→ **TASK GOAL**
From the first line to the last, print the records exactly.

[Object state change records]
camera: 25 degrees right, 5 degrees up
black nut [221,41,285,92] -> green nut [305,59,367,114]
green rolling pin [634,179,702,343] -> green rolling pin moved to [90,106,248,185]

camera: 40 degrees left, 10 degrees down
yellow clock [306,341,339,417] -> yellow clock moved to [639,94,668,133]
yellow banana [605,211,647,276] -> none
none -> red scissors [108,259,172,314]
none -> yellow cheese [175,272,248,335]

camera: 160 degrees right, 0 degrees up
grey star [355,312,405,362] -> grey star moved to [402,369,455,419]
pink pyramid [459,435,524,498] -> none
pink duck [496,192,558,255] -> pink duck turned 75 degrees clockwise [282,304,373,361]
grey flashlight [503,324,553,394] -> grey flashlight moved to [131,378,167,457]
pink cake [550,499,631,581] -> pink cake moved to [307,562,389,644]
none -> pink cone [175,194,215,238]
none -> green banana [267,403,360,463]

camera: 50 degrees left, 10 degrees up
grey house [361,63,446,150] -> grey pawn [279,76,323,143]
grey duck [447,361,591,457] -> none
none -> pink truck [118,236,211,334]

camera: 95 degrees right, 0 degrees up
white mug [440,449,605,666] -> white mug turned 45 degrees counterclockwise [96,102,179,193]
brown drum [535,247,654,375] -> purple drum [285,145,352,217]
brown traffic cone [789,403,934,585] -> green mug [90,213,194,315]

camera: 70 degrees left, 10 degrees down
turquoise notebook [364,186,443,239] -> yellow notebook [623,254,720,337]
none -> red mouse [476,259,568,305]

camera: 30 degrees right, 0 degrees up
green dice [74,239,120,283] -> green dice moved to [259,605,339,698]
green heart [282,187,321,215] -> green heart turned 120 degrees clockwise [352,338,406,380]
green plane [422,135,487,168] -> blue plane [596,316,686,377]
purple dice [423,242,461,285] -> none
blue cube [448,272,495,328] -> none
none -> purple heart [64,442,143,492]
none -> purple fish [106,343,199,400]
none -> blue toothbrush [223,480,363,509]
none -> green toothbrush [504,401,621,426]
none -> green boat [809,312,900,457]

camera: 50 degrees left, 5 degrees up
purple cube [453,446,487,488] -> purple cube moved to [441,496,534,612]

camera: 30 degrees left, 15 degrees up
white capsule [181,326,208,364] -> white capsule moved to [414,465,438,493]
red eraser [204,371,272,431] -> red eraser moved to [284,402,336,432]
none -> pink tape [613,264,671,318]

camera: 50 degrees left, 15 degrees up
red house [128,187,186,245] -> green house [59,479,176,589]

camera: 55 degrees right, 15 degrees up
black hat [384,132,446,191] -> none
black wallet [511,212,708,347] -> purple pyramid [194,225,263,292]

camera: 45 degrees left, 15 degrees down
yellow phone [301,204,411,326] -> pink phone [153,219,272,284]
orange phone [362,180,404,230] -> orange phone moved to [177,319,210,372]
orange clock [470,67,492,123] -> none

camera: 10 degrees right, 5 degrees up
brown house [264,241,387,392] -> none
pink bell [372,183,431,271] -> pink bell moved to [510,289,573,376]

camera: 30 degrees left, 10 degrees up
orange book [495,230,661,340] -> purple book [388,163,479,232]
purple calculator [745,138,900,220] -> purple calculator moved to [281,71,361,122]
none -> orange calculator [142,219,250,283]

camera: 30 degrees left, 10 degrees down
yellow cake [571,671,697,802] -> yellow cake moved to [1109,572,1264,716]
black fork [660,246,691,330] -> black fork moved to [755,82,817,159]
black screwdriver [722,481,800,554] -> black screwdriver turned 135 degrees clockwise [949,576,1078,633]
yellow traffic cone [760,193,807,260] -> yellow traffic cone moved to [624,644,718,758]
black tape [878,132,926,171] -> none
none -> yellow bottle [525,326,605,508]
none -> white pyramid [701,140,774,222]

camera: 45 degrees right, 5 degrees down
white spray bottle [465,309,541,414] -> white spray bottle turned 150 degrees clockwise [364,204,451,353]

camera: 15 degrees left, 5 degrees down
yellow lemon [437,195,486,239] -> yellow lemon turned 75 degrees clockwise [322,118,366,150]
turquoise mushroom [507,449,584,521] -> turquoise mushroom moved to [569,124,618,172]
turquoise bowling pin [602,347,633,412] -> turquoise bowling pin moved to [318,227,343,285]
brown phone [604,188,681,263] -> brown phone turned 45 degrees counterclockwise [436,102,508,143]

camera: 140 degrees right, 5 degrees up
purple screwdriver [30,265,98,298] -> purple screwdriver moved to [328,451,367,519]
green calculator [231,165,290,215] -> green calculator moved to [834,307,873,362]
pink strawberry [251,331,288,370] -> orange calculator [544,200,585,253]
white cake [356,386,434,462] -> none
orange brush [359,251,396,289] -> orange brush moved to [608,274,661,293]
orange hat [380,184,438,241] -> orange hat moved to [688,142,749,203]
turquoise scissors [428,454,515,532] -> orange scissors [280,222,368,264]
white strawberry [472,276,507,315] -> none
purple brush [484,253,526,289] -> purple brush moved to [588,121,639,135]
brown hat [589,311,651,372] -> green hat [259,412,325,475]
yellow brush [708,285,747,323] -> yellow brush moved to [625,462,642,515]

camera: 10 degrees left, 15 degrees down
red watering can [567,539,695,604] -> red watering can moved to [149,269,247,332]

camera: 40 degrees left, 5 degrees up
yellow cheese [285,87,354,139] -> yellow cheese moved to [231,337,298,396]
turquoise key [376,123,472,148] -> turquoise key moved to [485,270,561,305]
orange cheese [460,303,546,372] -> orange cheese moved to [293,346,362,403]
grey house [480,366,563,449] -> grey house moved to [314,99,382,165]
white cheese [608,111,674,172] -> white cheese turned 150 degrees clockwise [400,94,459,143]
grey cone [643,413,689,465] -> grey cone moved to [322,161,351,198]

→ **ANSWER SPACE**
camera: 25 degrees right, 5 degrees up
black nut [221,41,285,92] -> green nut [305,59,367,114]
green rolling pin [634,179,702,343] -> green rolling pin moved to [90,106,248,185]

camera: 40 degrees left, 10 degrees down
yellow clock [306,341,339,417] -> yellow clock moved to [639,94,668,133]
yellow banana [605,211,647,276] -> none
none -> red scissors [108,259,172,314]
none -> yellow cheese [175,272,248,335]

camera: 160 degrees right, 0 degrees up
grey star [355,312,405,362] -> grey star moved to [402,369,455,419]
pink pyramid [459,435,524,498] -> none
pink duck [496,192,558,255] -> pink duck turned 75 degrees clockwise [282,304,373,361]
grey flashlight [503,324,553,394] -> grey flashlight moved to [131,378,167,457]
pink cake [550,499,631,581] -> pink cake moved to [307,562,389,644]
none -> pink cone [175,194,215,238]
none -> green banana [267,403,360,463]

camera: 50 degrees left, 10 degrees up
grey house [361,63,446,150] -> grey pawn [279,76,323,143]
grey duck [447,361,591,457] -> none
none -> pink truck [118,236,211,334]

camera: 95 degrees right, 0 degrees up
white mug [440,449,605,666] -> white mug turned 45 degrees counterclockwise [96,102,179,193]
brown drum [535,247,654,375] -> purple drum [285,145,352,217]
brown traffic cone [789,403,934,585] -> green mug [90,213,194,315]

camera: 70 degrees left, 10 degrees down
turquoise notebook [364,186,443,239] -> yellow notebook [623,254,720,337]
none -> red mouse [476,259,568,305]

camera: 30 degrees right, 0 degrees up
green dice [74,239,120,283] -> green dice moved to [259,605,339,698]
green heart [282,187,321,215] -> green heart turned 120 degrees clockwise [352,338,406,380]
green plane [422,135,487,168] -> blue plane [596,316,686,377]
purple dice [423,242,461,285] -> none
blue cube [448,272,495,328] -> none
none -> purple heart [64,442,143,492]
none -> purple fish [106,343,199,400]
none -> blue toothbrush [223,480,363,509]
none -> green toothbrush [504,401,621,426]
none -> green boat [809,312,900,457]

camera: 50 degrees left, 5 degrees up
purple cube [453,446,487,488] -> purple cube moved to [441,496,534,612]

camera: 30 degrees left, 15 degrees up
white capsule [181,326,208,364] -> white capsule moved to [414,465,438,493]
red eraser [204,371,272,431] -> red eraser moved to [284,402,336,432]
none -> pink tape [613,264,671,318]

camera: 50 degrees left, 15 degrees up
red house [128,187,186,245] -> green house [59,479,176,589]

camera: 55 degrees right, 15 degrees up
black hat [384,132,446,191] -> none
black wallet [511,212,708,347] -> purple pyramid [194,225,263,292]

camera: 45 degrees left, 15 degrees down
yellow phone [301,204,411,326] -> pink phone [153,219,272,284]
orange phone [362,180,404,230] -> orange phone moved to [177,319,210,372]
orange clock [470,67,492,123] -> none

camera: 10 degrees right, 5 degrees up
brown house [264,241,387,392] -> none
pink bell [372,183,431,271] -> pink bell moved to [510,289,573,376]

camera: 30 degrees left, 10 degrees up
orange book [495,230,661,340] -> purple book [388,163,479,232]
purple calculator [745,138,900,220] -> purple calculator moved to [281,71,361,122]
none -> orange calculator [142,219,250,283]

camera: 30 degrees left, 10 degrees down
yellow cake [571,671,697,802] -> yellow cake moved to [1109,572,1264,716]
black fork [660,246,691,330] -> black fork moved to [755,82,817,159]
black screwdriver [722,481,800,554] -> black screwdriver turned 135 degrees clockwise [949,576,1078,633]
yellow traffic cone [760,193,807,260] -> yellow traffic cone moved to [624,644,718,758]
black tape [878,132,926,171] -> none
none -> yellow bottle [525,326,605,508]
none -> white pyramid [701,140,774,222]

camera: 45 degrees right, 5 degrees down
white spray bottle [465,309,541,414] -> white spray bottle turned 150 degrees clockwise [364,204,451,353]

camera: 15 degrees left, 5 degrees down
yellow lemon [437,195,486,239] -> yellow lemon turned 75 degrees clockwise [322,118,366,150]
turquoise mushroom [507,449,584,521] -> turquoise mushroom moved to [569,124,618,172]
turquoise bowling pin [602,347,633,412] -> turquoise bowling pin moved to [318,227,343,285]
brown phone [604,188,681,263] -> brown phone turned 45 degrees counterclockwise [436,102,508,143]

camera: 140 degrees right, 5 degrees up
purple screwdriver [30,265,98,298] -> purple screwdriver moved to [328,451,367,519]
green calculator [231,165,290,215] -> green calculator moved to [834,307,873,362]
pink strawberry [251,331,288,370] -> orange calculator [544,200,585,253]
white cake [356,386,434,462] -> none
orange brush [359,251,396,289] -> orange brush moved to [608,274,661,293]
orange hat [380,184,438,241] -> orange hat moved to [688,142,749,203]
turquoise scissors [428,454,515,532] -> orange scissors [280,222,368,264]
white strawberry [472,276,507,315] -> none
purple brush [484,253,526,289] -> purple brush moved to [588,121,639,135]
brown hat [589,311,651,372] -> green hat [259,412,325,475]
yellow brush [708,285,747,323] -> yellow brush moved to [625,462,642,515]

camera: 10 degrees left, 15 degrees down
red watering can [567,539,695,604] -> red watering can moved to [149,269,247,332]

camera: 40 degrees left, 5 degrees up
yellow cheese [285,87,354,139] -> yellow cheese moved to [231,337,298,396]
turquoise key [376,123,472,148] -> turquoise key moved to [485,270,561,305]
orange cheese [460,303,546,372] -> orange cheese moved to [293,346,362,403]
grey house [480,366,563,449] -> grey house moved to [314,99,382,165]
white cheese [608,111,674,172] -> white cheese turned 150 degrees clockwise [400,94,459,143]
grey cone [643,413,689,465] -> grey cone moved to [322,161,351,198]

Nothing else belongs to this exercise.